Work to complete: What's needed is a word-for-word retyping of the entries below, pictures omitted.

(Source records)
***
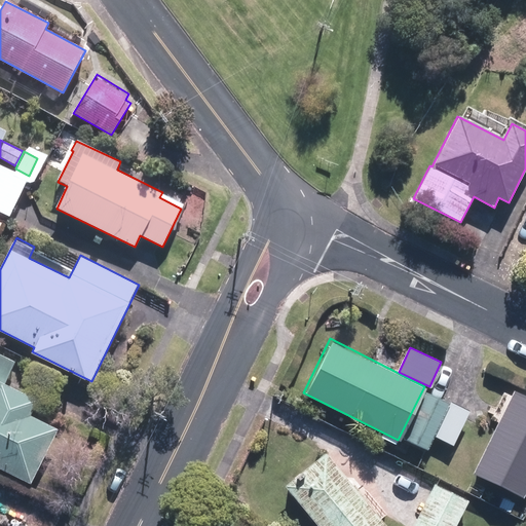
[(0,468),(31,484),(58,428),(30,415),(37,401),(5,384),(16,362),(0,353),(0,468)]
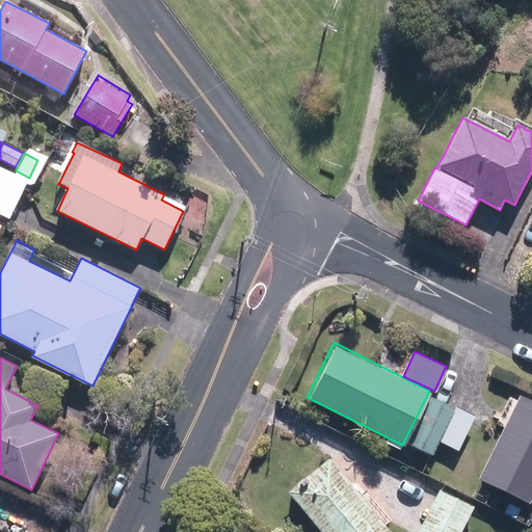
[(479,479),(529,503),(531,497),(531,400),(520,395),(479,479)]
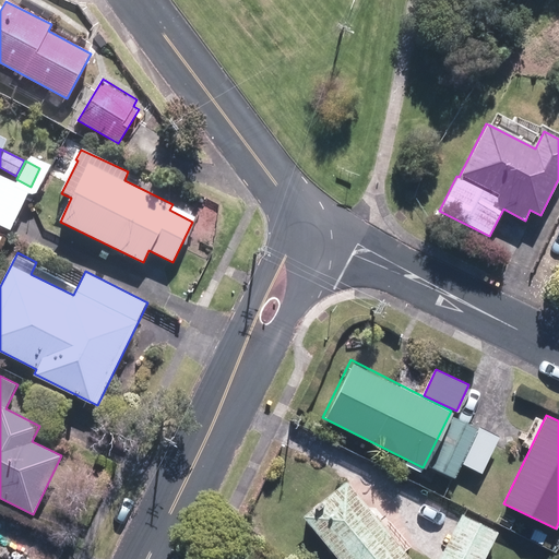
[(462,463),(482,473),(498,437),(449,416),(427,465),(453,477),(460,462),(462,463)]
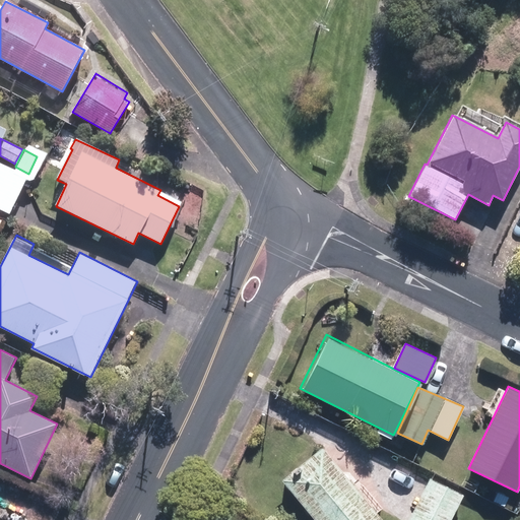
[(280,480),(314,519),(382,519),(321,447),(280,480)]
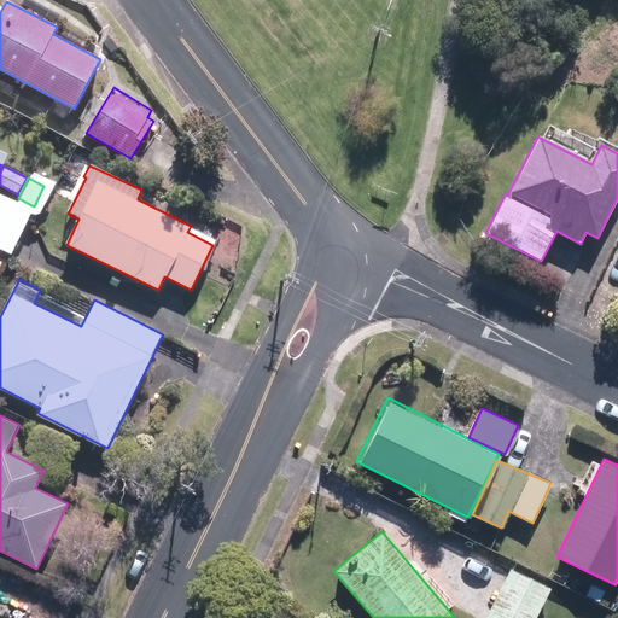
[(487,617),(535,617),(552,587),(512,567),(487,617)]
***
Finished exercise:
[(0,468),(31,484),(58,428),(30,415),(37,401),(5,384),(16,362),(0,353),(0,468)]
[(479,479),(529,503),(531,497),(531,400),(520,395),(479,479)]
[(462,463),(482,473),(498,437),(449,416),(427,465),(453,477),(460,462),(462,463)]
[(280,480),(314,519),(382,519),(321,447),(280,480)]
[(487,617),(535,617),(552,587),(512,567),(487,617)]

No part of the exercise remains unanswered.